If a line in the entries contains the string "camera", include that line in your answer.

======== Records ========

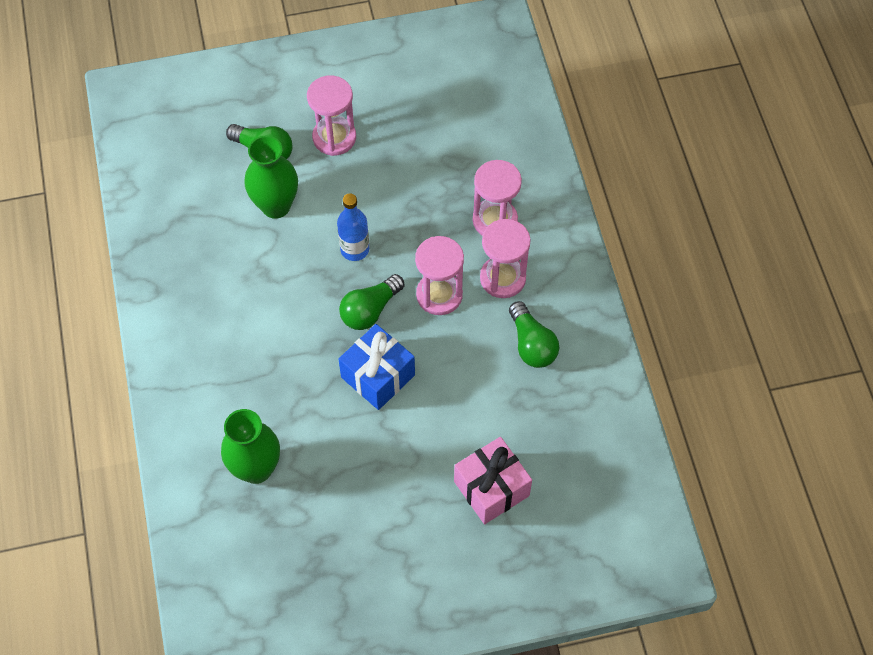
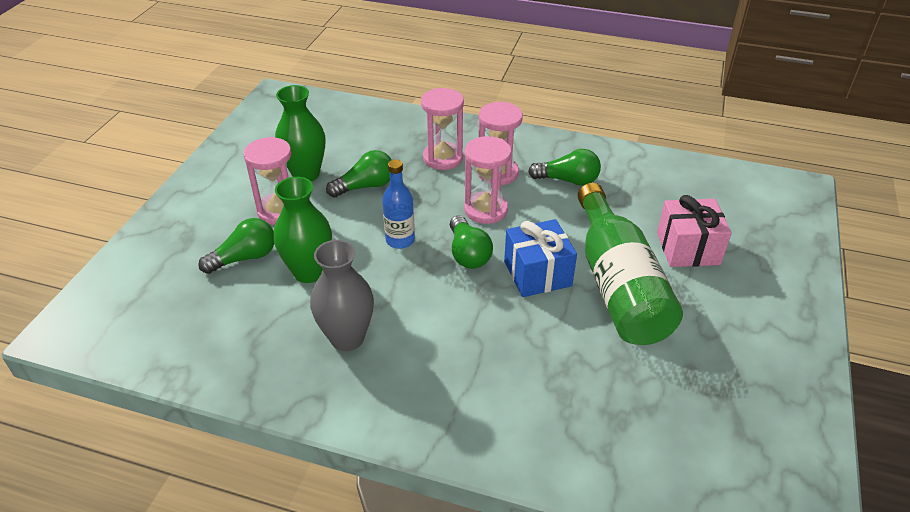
camera: 60 degrees left, 20 degrees down
(222, 275) = (347, 338): none -> grey vase
(256, 469) = (583, 397): green vase -> green vase (306, 174)
(402, 446) = (618, 285): none -> green bottle
(409, 182) = (365, 186): none -> green light bulb

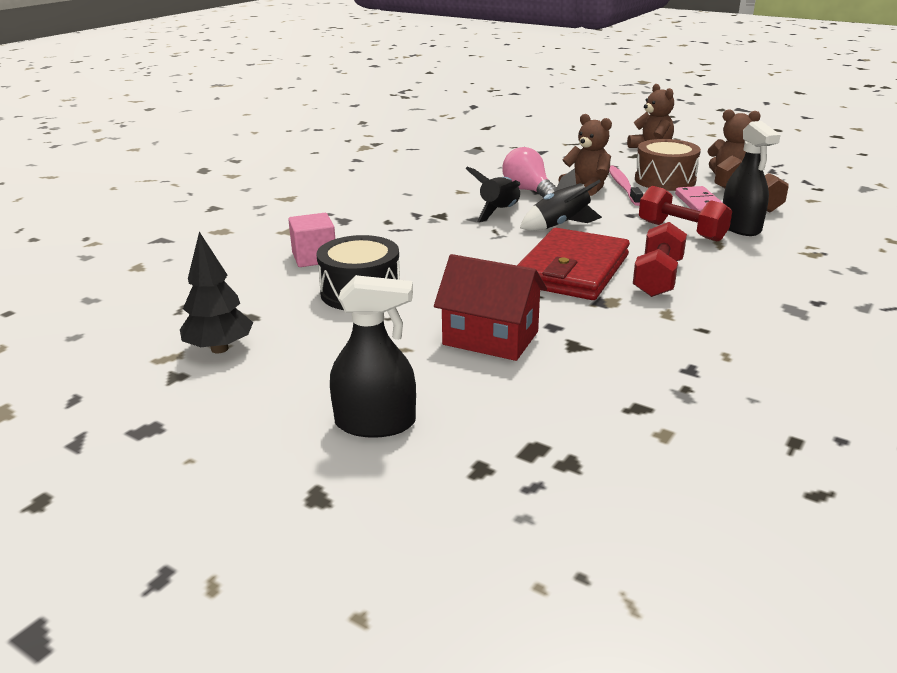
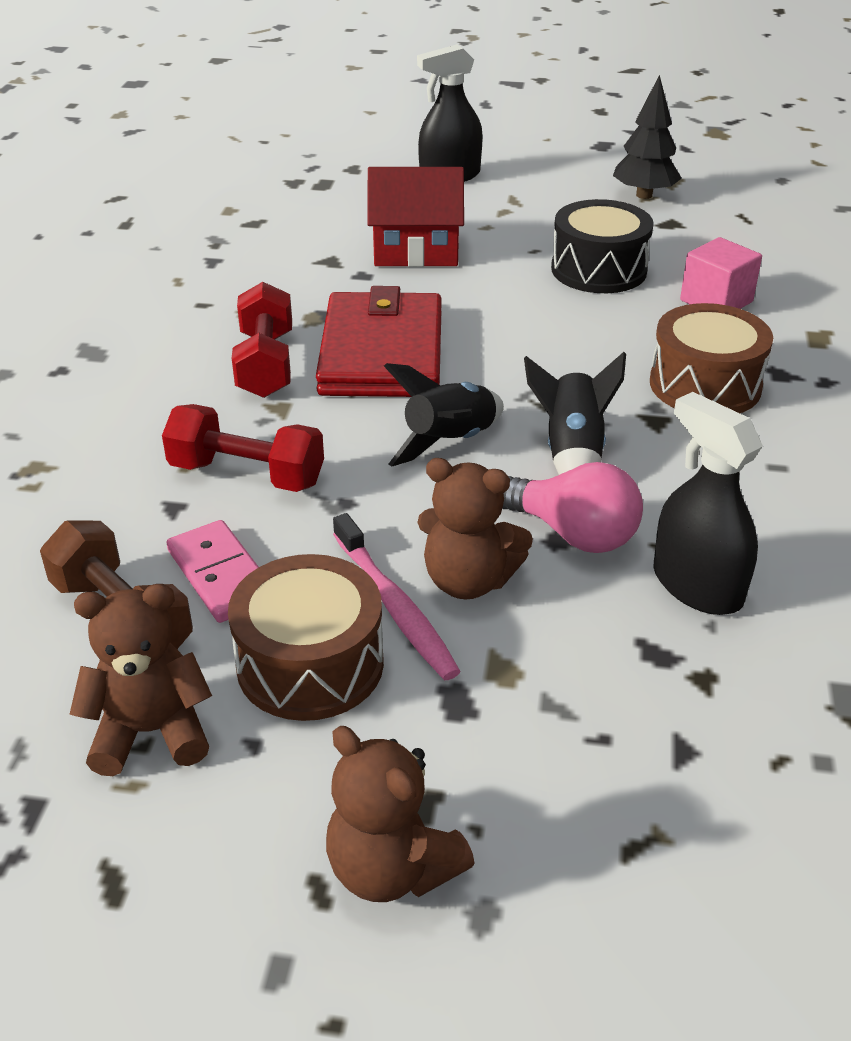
camera: 155 degrees right, 10 degrees up
(392, 223) = (705, 385): none -> brown drum
(740, 227) = (144, 512): black spray bottle -> black spray bottle (697, 586)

========

**Answer box**
camera: 60 degrees left, 20 degrees down
camera: 155 degrees right, 10 degrees up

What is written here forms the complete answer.